AIM OF THE TASK =
Report each line of the listing below that holds "none".
- - -
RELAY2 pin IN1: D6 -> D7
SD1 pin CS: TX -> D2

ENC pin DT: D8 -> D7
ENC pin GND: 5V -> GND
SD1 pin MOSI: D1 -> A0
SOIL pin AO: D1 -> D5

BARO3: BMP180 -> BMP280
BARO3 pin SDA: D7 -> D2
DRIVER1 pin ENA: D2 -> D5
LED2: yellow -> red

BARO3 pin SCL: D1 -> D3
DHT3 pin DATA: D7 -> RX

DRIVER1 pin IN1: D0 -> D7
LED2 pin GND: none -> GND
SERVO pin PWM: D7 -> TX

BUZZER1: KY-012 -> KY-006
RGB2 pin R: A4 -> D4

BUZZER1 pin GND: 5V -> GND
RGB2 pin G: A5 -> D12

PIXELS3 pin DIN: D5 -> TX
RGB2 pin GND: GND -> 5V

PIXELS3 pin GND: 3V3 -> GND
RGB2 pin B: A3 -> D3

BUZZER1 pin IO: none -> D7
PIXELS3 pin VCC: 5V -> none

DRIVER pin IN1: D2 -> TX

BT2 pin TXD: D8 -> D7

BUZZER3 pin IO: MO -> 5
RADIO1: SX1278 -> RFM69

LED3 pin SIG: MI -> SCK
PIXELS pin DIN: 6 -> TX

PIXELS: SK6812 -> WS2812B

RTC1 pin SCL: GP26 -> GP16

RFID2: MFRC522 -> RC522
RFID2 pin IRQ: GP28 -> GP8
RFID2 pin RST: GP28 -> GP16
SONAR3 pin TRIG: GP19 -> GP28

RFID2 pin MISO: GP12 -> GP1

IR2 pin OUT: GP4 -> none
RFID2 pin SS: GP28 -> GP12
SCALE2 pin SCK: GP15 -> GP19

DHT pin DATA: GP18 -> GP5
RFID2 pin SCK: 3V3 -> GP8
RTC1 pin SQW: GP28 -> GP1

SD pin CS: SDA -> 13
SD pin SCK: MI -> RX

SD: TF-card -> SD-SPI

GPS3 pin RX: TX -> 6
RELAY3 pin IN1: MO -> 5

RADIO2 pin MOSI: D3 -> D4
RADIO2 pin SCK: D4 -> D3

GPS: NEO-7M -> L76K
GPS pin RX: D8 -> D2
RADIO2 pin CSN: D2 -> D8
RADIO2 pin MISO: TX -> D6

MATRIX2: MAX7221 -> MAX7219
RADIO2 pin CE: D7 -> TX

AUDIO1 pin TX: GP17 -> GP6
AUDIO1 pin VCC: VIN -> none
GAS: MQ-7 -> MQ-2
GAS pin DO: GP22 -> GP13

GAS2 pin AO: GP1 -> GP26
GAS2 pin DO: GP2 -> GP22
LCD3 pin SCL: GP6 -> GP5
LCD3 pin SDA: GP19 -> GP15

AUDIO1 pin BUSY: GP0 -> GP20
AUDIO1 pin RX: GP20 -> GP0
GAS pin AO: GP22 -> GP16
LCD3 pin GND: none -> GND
- - -
ANSWER TO THIS EXERCISE =
LED2 pin GND: none -> GND
BUZZER1 pin IO: none -> D7
PIXELS3 pin VCC: 5V -> none
IR2 pin OUT: GP4 -> none
AUDIO1 pin VCC: VIN -> none
LCD3 pin GND: none -> GND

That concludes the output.